* [What you are asked to do]: Pick out each line with the word "before" from the material that follows.

* [Data excerpt]:
■ ■ ■ ■
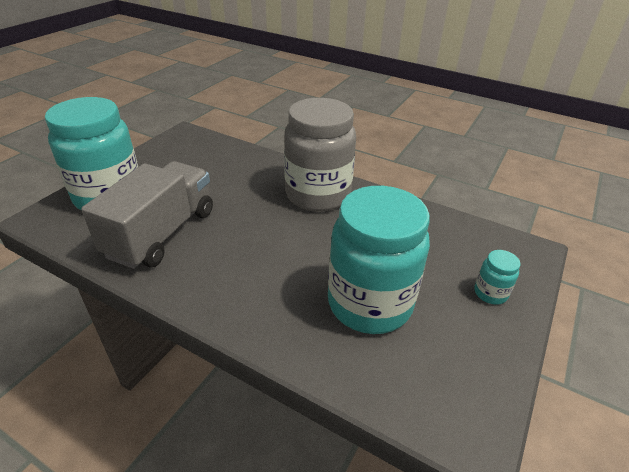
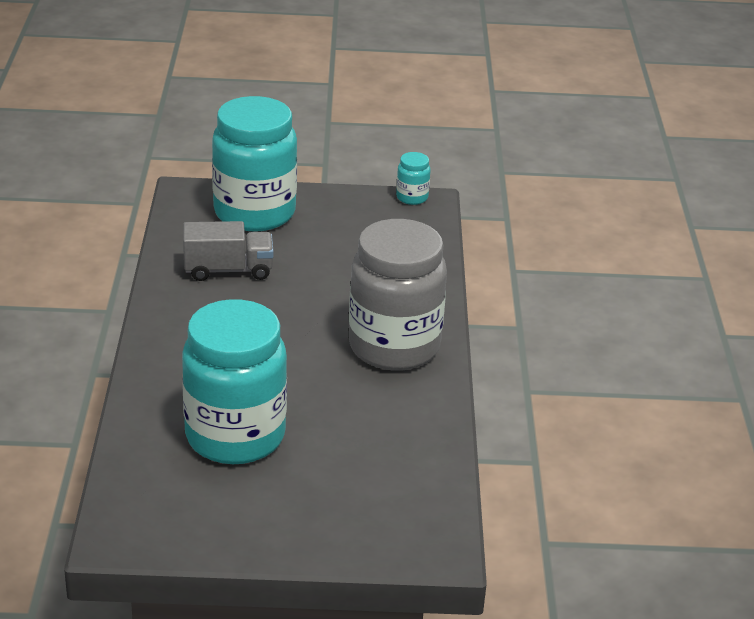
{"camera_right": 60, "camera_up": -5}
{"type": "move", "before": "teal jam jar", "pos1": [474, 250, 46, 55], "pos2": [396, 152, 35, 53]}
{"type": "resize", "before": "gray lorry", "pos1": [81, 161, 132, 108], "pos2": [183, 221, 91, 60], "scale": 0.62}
■ ■ ■ ■
* [Answer below]:
{"type": "move", "before": "teal jam jar", "pos1": [474, 250, 46, 55], "pos2": [396, 152, 35, 53]}
{"type": "resize", "before": "gray lorry", "pos1": [81, 161, 132, 108], "pos2": [183, 221, 91, 60], "scale": 0.62}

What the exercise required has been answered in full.